DATASET RECORDS below:

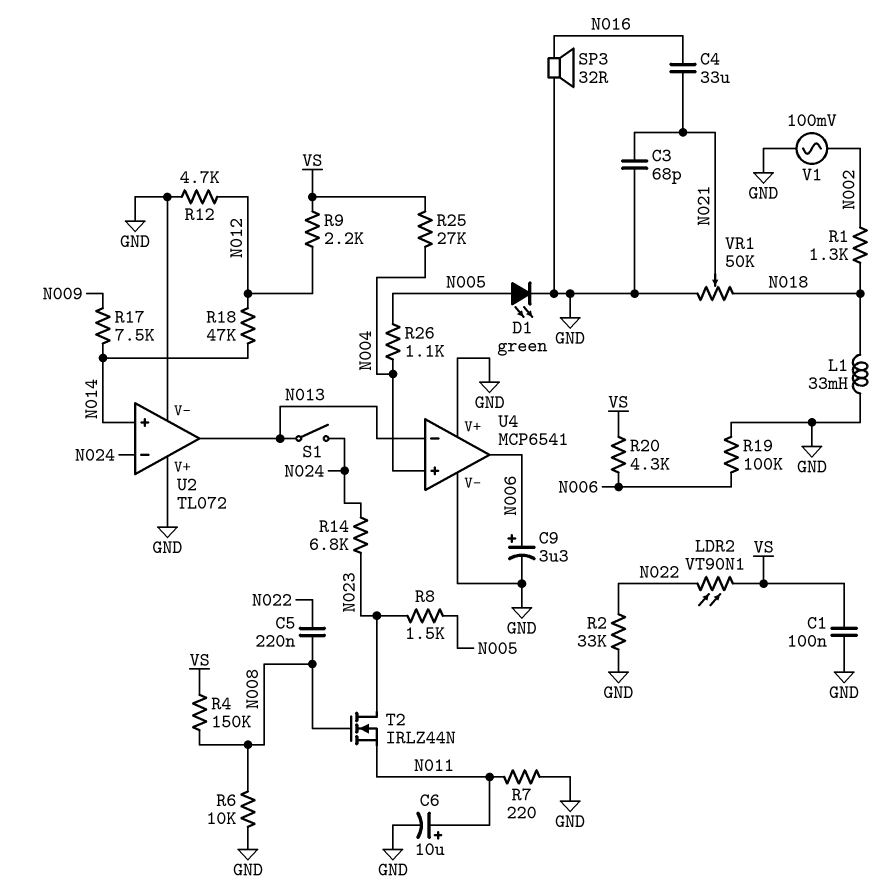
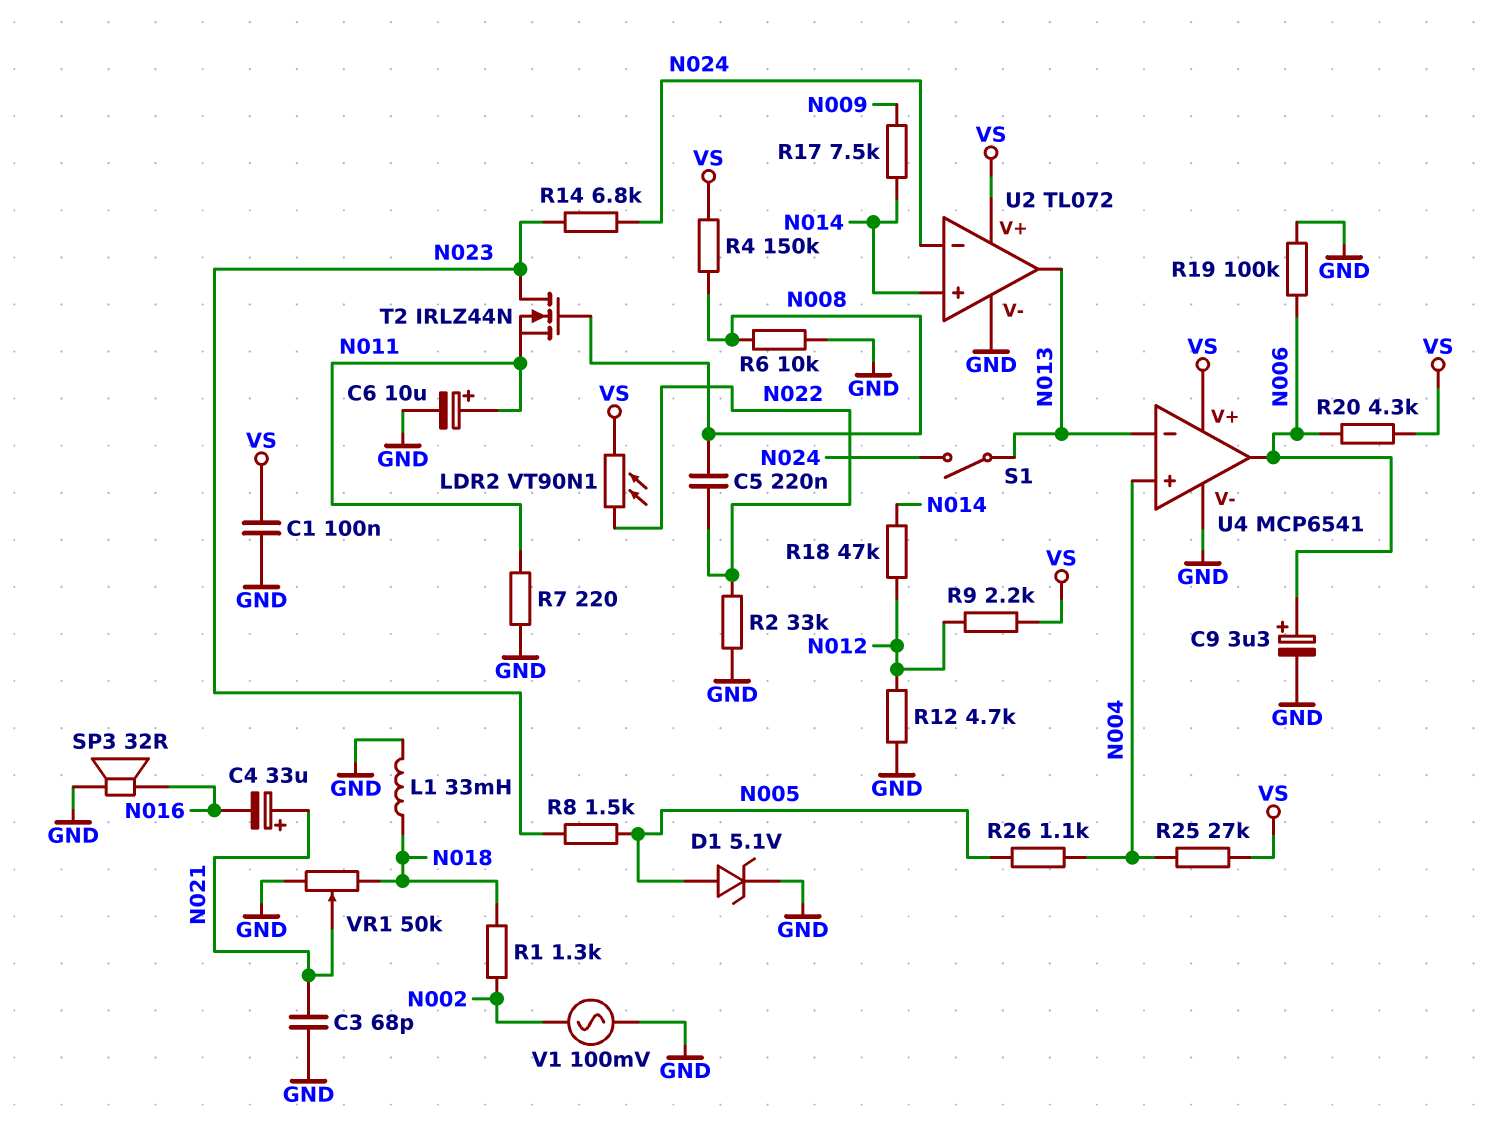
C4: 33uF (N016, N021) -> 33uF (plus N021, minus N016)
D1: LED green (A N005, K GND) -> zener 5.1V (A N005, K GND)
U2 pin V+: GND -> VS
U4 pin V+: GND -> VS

End of DATASET RECORDS.
DATASET RECORDS below:

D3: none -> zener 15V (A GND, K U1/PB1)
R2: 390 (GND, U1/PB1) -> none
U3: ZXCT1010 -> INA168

End of DATASET RECORDS.
DATASET RECORDS below:

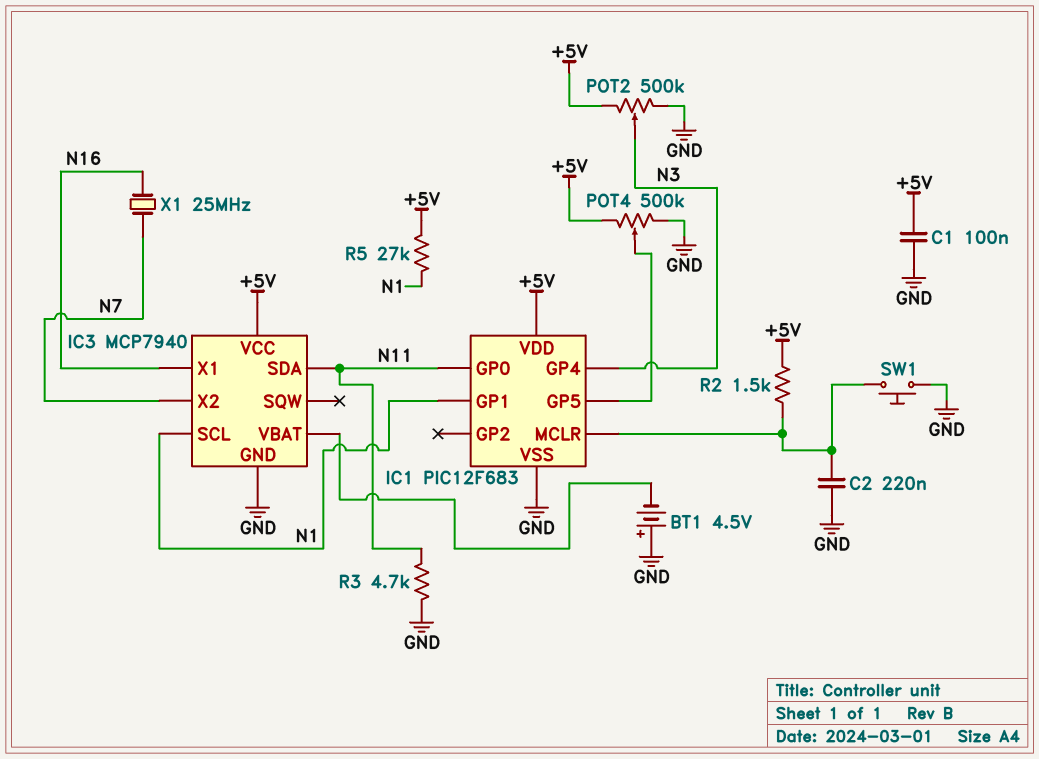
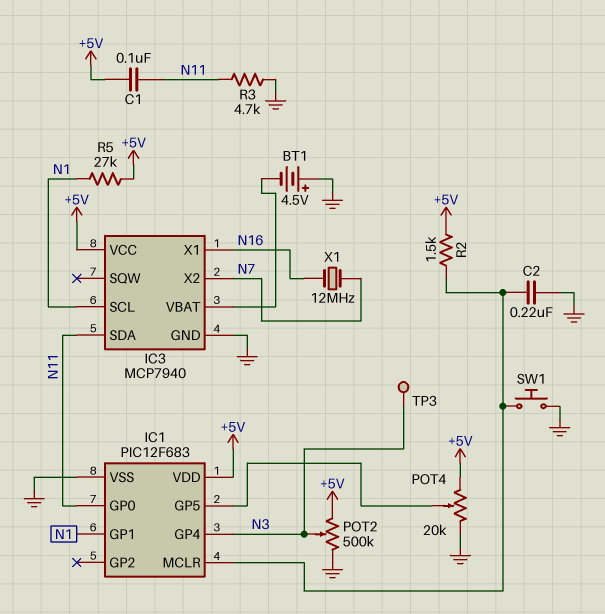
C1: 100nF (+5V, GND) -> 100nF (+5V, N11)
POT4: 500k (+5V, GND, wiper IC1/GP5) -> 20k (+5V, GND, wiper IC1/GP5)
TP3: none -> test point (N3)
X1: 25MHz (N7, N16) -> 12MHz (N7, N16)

End of DATASET RECORDS.

*TASK REQUIREMENTS*: Only those lines of the entries above that run from the line containing "D3: none -> zener 15V (A GND, K U1/PB1)" to the line containing "U3: ZXCT1010 -> INA168", both included, should be transcribed exactly.

*RESPONSE*:
D3: none -> zener 15V (A GND, K U1/PB1)
R2: 390 (GND, U1/PB1) -> none
U3: ZXCT1010 -> INA168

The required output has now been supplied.